■ Exercise: Below are the entries; give again exactly the lines from the one mentioning "green_cupcake" through the one mentioning "The camera went 40", inclusive.

Data provided below:

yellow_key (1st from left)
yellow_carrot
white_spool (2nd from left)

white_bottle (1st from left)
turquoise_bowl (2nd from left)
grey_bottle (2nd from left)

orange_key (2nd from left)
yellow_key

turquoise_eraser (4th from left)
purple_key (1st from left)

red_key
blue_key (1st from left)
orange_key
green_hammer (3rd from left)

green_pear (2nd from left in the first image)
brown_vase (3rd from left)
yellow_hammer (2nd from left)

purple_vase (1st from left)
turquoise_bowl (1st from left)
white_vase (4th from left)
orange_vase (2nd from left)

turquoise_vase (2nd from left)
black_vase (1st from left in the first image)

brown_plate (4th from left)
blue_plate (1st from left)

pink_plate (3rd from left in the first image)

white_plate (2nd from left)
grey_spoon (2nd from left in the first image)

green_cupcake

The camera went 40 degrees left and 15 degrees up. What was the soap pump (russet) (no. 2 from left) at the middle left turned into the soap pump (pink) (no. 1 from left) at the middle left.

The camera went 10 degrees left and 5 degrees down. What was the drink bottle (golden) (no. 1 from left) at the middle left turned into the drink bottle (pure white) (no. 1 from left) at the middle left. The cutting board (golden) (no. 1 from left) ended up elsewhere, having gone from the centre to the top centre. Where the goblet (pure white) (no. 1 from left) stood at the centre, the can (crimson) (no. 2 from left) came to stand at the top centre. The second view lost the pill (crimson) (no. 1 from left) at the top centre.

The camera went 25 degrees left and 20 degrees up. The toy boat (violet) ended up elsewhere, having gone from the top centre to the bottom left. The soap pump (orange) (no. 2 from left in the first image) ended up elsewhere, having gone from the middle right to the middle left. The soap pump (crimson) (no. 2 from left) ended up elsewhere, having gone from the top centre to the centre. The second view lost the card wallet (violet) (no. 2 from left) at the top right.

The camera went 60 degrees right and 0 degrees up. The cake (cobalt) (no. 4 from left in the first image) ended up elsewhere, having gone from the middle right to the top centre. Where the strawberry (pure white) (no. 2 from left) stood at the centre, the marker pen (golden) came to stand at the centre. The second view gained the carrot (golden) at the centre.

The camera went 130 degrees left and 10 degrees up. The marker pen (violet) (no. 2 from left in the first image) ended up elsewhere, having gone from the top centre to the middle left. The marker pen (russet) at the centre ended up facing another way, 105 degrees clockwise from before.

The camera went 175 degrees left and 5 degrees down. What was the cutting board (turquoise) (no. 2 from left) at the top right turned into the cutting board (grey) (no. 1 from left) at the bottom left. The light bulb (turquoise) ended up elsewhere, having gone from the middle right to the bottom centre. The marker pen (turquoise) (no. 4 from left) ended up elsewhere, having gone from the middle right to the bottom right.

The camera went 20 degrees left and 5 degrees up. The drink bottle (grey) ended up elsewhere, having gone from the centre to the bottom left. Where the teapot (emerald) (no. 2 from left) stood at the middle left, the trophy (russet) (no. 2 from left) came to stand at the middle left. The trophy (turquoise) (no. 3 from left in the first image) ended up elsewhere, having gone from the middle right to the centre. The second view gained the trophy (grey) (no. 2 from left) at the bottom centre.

End of Data provided.

■ Answer box:
green_cupcake

The camera went 40 degrees left and 15 degrees up. What was the soap pump (russet) (no. 2 from left) at the middle left turned into the soap pump (pink) (no. 1 from left) at the middle left.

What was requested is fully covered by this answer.